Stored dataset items

____

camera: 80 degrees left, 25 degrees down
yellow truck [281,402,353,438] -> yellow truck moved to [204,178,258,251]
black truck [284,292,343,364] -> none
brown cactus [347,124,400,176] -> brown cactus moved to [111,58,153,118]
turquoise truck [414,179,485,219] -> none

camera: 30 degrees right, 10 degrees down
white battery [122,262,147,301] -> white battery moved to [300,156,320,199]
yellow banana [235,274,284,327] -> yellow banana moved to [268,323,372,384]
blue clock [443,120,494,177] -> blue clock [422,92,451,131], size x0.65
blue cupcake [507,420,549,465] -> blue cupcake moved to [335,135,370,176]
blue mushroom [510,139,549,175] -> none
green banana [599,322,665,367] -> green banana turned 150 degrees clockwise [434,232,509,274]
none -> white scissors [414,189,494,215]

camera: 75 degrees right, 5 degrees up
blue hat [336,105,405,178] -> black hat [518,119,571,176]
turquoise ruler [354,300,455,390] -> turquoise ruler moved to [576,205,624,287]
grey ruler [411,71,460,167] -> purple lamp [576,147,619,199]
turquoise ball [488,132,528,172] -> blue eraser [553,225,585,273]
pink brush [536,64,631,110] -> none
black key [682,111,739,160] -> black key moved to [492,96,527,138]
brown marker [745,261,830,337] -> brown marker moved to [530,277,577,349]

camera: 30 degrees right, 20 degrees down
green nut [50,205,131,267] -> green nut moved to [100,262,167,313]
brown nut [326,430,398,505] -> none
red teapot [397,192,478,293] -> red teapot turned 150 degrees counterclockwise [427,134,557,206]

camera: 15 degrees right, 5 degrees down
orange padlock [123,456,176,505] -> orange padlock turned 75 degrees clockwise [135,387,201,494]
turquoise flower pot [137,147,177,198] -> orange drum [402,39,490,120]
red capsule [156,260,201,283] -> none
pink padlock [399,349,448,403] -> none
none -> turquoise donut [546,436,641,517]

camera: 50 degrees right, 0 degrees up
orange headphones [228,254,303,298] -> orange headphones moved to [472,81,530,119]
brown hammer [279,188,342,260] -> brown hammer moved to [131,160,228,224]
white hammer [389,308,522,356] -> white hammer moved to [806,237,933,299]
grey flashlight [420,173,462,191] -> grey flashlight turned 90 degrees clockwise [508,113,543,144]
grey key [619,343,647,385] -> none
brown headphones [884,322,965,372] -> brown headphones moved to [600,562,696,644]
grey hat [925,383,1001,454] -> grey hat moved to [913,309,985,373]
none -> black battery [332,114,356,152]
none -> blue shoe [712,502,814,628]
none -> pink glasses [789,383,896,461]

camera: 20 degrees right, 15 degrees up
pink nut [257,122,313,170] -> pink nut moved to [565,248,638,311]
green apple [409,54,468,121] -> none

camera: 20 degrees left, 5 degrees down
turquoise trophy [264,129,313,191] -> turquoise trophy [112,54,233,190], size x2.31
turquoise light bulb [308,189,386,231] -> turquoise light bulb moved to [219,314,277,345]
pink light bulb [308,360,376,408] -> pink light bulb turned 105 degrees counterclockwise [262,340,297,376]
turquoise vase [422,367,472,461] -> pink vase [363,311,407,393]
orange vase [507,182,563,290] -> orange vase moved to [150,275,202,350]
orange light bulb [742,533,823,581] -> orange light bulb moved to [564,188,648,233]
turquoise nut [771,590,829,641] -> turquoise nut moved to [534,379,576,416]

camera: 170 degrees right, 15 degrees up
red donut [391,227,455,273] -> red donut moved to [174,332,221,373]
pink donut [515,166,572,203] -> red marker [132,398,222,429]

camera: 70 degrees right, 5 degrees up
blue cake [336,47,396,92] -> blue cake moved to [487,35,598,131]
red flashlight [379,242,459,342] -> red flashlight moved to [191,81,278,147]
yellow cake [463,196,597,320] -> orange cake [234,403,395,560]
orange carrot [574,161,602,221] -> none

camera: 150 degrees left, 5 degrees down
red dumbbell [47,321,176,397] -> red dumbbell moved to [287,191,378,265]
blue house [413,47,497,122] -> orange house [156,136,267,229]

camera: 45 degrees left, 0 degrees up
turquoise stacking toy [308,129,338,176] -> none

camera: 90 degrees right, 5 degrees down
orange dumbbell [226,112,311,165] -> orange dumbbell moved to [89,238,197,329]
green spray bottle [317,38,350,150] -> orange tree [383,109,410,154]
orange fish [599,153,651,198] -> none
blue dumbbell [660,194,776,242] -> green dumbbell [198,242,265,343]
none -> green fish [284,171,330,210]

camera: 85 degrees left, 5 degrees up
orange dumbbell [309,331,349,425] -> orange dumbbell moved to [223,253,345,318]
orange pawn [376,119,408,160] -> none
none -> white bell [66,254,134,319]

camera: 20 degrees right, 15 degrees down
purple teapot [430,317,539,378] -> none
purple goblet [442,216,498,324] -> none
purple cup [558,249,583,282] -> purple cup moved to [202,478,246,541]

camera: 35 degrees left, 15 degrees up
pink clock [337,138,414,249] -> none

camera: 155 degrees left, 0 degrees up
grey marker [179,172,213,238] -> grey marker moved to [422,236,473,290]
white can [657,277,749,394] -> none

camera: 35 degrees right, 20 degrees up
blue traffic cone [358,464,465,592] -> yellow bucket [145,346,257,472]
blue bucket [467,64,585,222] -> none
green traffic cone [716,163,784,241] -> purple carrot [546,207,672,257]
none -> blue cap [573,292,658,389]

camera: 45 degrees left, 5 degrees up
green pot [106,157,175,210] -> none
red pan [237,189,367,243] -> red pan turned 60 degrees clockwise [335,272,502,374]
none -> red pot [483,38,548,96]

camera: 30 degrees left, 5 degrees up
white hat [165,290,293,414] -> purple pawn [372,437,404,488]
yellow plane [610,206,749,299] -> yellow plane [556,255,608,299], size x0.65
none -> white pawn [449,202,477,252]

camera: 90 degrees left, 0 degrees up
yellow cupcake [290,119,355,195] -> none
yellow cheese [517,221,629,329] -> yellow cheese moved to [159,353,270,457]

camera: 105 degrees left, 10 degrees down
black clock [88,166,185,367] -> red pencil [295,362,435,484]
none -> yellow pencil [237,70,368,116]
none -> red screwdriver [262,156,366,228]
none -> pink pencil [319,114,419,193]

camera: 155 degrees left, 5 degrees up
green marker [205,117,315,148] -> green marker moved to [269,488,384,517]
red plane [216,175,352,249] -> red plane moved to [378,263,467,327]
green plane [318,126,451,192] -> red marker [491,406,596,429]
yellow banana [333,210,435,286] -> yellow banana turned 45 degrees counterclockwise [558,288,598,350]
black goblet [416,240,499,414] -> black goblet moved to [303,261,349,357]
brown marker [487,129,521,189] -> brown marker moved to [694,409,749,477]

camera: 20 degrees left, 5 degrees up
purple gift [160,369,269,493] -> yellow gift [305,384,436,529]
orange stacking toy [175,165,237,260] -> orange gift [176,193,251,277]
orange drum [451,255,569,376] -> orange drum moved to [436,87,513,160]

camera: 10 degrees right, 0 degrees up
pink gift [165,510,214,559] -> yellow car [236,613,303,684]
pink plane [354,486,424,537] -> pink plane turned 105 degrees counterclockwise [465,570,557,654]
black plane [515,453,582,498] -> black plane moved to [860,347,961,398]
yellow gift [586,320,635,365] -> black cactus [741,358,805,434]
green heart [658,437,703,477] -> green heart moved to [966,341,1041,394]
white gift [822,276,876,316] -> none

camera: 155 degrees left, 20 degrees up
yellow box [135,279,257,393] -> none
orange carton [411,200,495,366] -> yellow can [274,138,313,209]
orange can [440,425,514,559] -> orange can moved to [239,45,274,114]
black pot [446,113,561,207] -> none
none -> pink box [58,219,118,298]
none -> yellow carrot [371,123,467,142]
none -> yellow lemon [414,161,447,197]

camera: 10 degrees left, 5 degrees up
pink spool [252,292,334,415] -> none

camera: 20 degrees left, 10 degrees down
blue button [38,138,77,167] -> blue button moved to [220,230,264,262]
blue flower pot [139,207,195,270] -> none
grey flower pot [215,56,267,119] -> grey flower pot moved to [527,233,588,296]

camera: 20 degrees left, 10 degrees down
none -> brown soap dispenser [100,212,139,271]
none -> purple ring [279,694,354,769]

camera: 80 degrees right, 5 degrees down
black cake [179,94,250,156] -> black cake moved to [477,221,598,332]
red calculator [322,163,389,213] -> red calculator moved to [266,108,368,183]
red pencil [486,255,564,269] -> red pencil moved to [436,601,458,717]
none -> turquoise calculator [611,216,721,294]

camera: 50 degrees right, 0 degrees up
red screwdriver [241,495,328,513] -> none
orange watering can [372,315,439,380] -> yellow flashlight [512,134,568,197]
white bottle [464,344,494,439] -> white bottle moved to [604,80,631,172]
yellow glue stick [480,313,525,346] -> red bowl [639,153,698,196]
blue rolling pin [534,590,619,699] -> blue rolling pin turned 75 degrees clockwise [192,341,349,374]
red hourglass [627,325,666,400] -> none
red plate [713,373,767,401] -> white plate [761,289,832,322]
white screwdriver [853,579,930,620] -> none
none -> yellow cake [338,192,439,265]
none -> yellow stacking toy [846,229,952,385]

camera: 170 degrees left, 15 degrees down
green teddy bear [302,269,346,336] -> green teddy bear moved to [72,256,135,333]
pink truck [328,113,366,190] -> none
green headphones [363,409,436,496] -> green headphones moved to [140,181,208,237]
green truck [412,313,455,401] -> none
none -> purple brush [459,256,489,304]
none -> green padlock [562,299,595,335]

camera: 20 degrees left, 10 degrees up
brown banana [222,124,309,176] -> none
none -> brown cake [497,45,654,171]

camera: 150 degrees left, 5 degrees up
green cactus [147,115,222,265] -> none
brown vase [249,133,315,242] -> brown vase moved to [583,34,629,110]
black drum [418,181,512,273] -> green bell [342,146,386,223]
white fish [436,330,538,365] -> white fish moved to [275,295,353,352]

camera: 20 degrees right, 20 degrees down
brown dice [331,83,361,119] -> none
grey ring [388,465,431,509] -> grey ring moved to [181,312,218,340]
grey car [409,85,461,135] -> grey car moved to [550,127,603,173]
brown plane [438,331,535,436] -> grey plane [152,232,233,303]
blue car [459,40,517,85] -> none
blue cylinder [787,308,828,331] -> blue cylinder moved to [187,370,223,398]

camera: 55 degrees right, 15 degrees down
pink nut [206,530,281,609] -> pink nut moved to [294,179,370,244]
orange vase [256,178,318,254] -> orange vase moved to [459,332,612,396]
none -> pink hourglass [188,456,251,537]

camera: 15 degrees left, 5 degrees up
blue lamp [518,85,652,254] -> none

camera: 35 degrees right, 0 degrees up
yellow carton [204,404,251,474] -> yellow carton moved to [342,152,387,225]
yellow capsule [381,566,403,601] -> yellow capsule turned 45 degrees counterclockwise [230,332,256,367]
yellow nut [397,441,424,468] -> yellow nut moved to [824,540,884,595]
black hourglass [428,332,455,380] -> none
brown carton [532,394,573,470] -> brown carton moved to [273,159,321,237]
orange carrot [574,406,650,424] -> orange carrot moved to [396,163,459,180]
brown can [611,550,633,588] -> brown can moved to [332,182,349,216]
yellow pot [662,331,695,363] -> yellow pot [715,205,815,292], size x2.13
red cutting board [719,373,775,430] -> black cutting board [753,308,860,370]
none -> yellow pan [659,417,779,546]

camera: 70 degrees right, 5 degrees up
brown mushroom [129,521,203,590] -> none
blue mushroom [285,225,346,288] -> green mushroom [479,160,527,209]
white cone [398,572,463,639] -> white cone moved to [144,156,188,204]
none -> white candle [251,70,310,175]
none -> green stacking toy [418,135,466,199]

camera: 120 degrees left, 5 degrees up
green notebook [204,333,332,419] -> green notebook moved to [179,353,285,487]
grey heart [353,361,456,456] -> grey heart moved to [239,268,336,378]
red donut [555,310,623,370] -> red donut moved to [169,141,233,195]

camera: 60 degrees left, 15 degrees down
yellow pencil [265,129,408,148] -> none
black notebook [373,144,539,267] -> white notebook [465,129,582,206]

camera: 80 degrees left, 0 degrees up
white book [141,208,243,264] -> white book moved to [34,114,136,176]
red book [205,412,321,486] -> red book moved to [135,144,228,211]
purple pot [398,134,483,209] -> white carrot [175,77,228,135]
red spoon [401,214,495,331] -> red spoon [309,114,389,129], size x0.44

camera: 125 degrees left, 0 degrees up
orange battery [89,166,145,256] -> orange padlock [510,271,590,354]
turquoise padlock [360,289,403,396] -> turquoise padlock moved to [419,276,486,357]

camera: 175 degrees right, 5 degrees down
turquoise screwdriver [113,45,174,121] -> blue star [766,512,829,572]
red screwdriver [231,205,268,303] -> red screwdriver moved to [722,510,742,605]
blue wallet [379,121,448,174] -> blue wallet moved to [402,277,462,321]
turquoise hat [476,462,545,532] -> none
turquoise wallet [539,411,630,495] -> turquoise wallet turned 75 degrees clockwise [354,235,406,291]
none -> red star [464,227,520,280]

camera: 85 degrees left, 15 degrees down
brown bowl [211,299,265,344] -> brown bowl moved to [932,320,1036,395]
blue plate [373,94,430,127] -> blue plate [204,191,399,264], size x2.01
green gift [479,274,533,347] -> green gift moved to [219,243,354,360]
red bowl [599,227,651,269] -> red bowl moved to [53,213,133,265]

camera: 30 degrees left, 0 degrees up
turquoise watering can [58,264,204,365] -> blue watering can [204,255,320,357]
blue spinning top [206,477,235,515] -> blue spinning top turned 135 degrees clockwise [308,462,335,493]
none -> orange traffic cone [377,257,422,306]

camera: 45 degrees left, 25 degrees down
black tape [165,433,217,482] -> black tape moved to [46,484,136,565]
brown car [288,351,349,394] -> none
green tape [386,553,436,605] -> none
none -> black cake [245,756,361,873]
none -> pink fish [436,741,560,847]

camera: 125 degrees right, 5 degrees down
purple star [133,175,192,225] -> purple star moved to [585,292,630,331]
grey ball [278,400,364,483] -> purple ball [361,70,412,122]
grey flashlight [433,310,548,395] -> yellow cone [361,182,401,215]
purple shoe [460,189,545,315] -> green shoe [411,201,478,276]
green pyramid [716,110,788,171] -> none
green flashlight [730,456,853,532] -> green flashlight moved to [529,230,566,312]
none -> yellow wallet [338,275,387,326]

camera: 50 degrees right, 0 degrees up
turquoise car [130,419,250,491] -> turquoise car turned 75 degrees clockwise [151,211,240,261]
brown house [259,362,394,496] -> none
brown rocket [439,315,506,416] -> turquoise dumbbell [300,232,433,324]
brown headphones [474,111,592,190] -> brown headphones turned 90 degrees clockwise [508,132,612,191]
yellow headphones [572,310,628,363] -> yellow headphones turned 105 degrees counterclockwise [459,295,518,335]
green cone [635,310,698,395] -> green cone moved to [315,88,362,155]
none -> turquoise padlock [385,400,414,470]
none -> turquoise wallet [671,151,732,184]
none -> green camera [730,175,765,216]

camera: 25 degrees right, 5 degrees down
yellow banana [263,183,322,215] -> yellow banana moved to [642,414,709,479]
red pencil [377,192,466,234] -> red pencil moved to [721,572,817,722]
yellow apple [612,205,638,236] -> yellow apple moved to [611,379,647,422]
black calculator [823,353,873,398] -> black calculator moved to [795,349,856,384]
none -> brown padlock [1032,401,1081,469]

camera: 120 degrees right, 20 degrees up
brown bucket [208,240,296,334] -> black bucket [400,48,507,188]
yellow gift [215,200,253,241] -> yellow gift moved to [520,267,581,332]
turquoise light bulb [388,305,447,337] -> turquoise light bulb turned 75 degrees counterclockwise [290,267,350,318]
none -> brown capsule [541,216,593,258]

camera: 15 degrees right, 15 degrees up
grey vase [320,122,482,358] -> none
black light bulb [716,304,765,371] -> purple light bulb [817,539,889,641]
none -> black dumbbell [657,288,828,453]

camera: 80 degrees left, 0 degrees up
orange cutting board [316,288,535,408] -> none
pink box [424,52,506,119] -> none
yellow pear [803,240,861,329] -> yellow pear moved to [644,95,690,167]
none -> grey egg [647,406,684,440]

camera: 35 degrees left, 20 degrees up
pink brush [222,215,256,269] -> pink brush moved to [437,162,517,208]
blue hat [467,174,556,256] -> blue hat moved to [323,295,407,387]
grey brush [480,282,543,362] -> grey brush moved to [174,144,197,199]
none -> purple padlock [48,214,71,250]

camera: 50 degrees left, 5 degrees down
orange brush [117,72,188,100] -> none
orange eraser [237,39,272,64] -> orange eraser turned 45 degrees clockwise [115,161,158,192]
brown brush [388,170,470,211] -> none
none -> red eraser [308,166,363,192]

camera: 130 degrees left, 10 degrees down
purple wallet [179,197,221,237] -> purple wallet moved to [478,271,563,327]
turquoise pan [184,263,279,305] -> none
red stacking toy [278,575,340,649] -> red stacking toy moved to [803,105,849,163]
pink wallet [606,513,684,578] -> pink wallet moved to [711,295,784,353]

____

Copy out each line in the preceding records that contains "gift".

purple gift [160,369,269,493] -> yellow gift [305,384,436,529]
orange stacking toy [175,165,237,260] -> orange gift [176,193,251,277]
pink gift [165,510,214,559] -> yellow car [236,613,303,684]
yellow gift [586,320,635,365] -> black cactus [741,358,805,434]
white gift [822,276,876,316] -> none
green gift [479,274,533,347] -> green gift moved to [219,243,354,360]
yellow gift [215,200,253,241] -> yellow gift moved to [520,267,581,332]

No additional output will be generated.